■ Source material ■
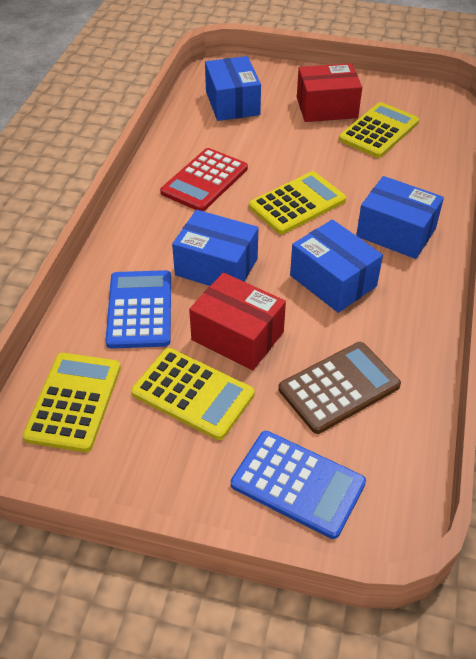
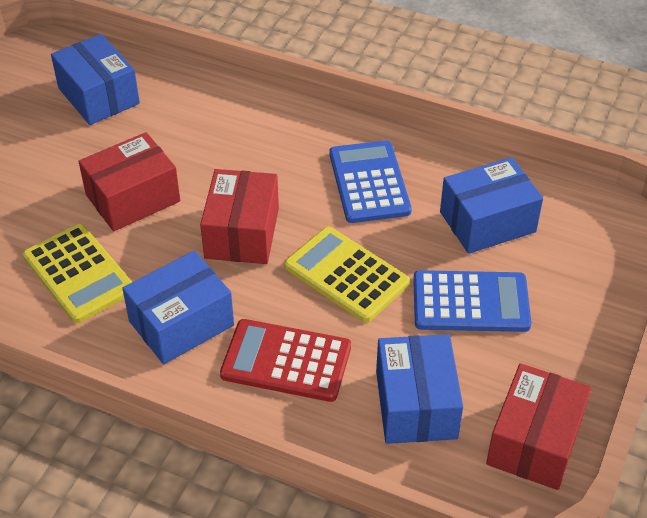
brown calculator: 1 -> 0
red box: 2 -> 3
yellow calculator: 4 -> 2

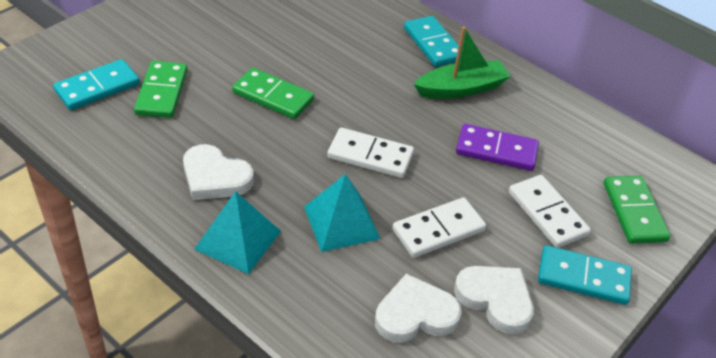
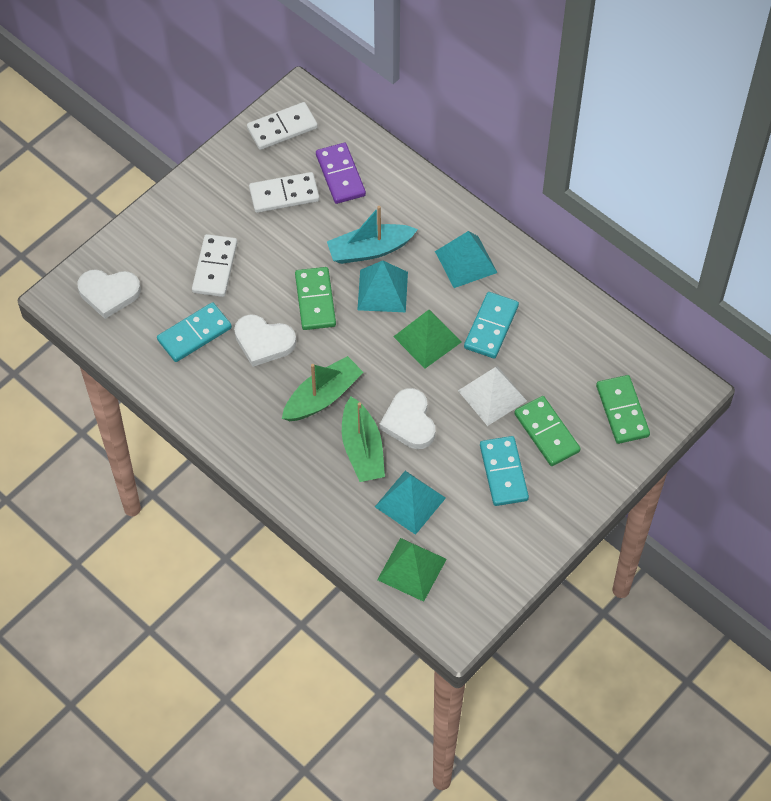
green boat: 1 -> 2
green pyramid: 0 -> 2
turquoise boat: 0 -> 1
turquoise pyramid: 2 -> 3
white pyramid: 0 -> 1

...

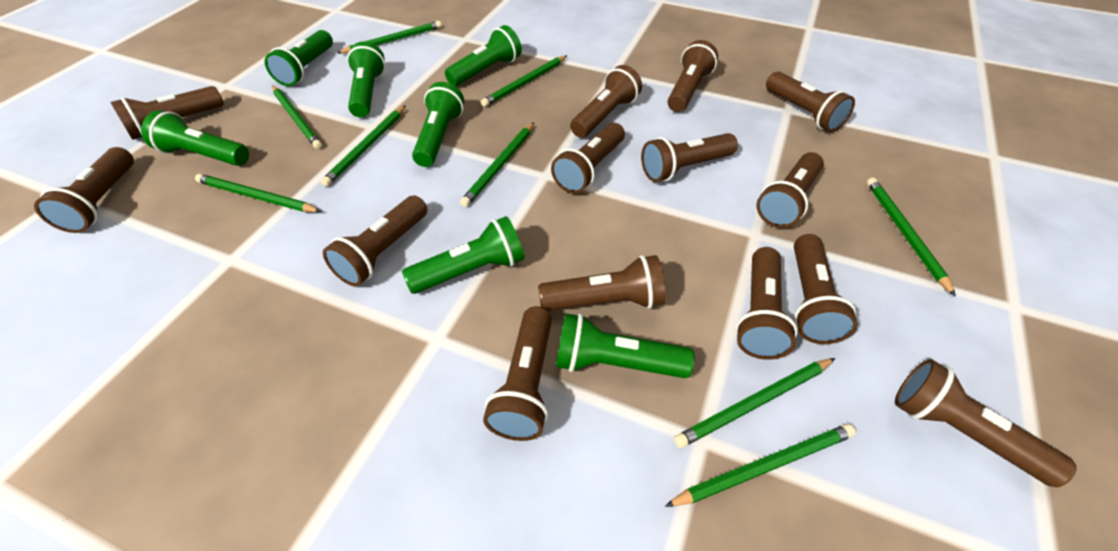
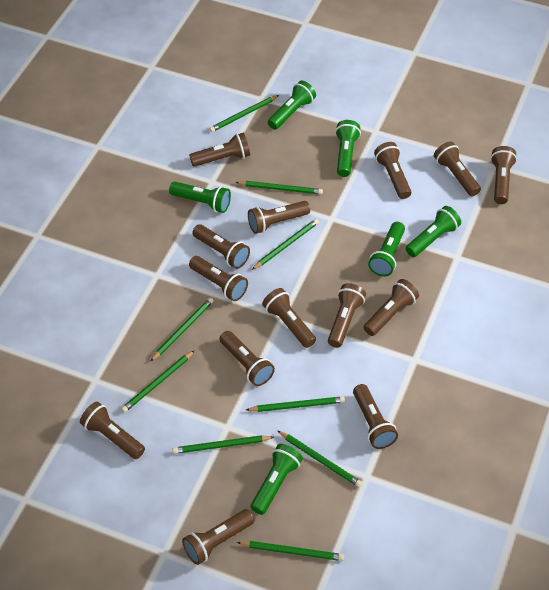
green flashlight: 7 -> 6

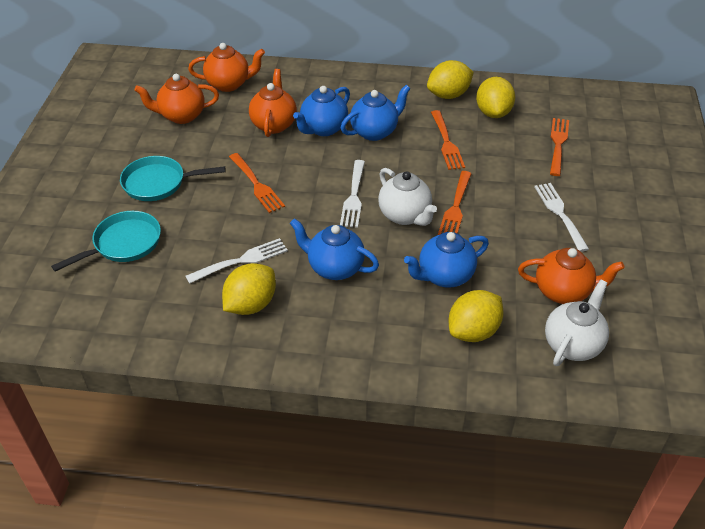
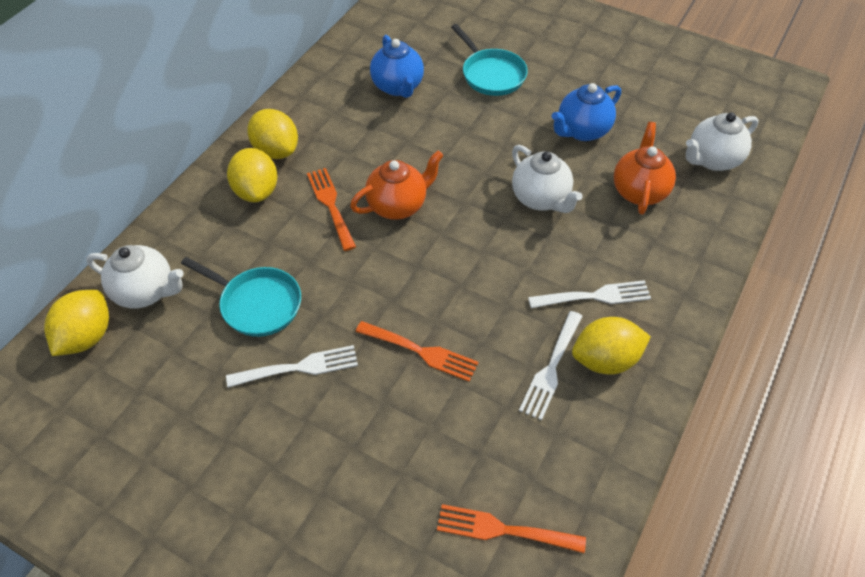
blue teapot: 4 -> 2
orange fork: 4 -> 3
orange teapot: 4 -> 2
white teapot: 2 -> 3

==

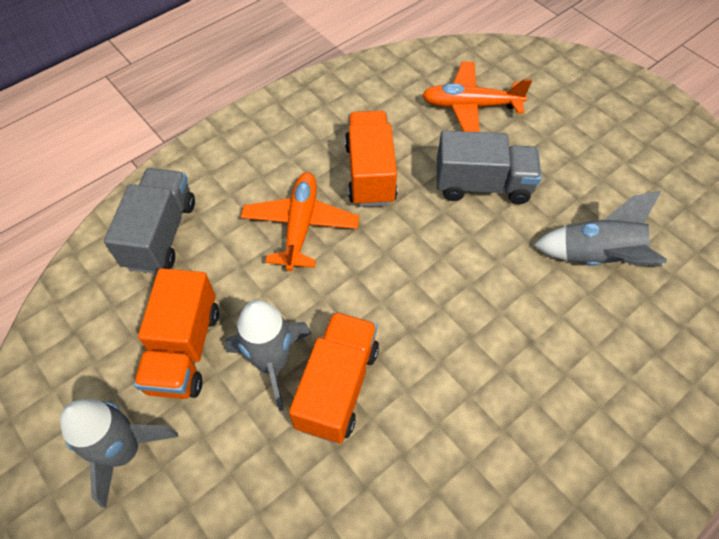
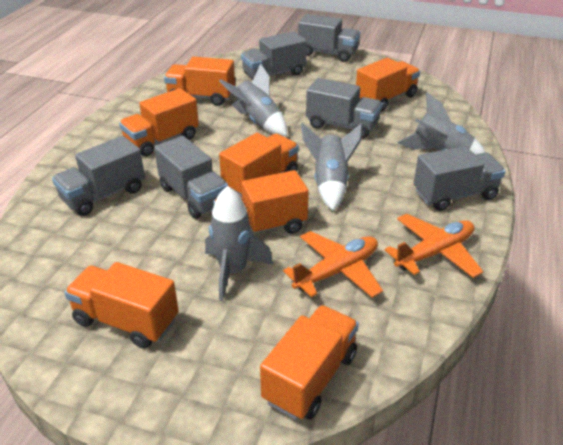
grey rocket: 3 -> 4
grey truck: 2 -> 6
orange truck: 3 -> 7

■ Task ■
Without the pictures, give again exactly the lines above starting at the line containing "green flashlight: 7 -> 6" and ending at the line containing "white teapot: 2 -> 3".

■ Output of the task ■
green flashlight: 7 -> 6

blue teapot: 4 -> 2
orange fork: 4 -> 3
orange teapot: 4 -> 2
white teapot: 2 -> 3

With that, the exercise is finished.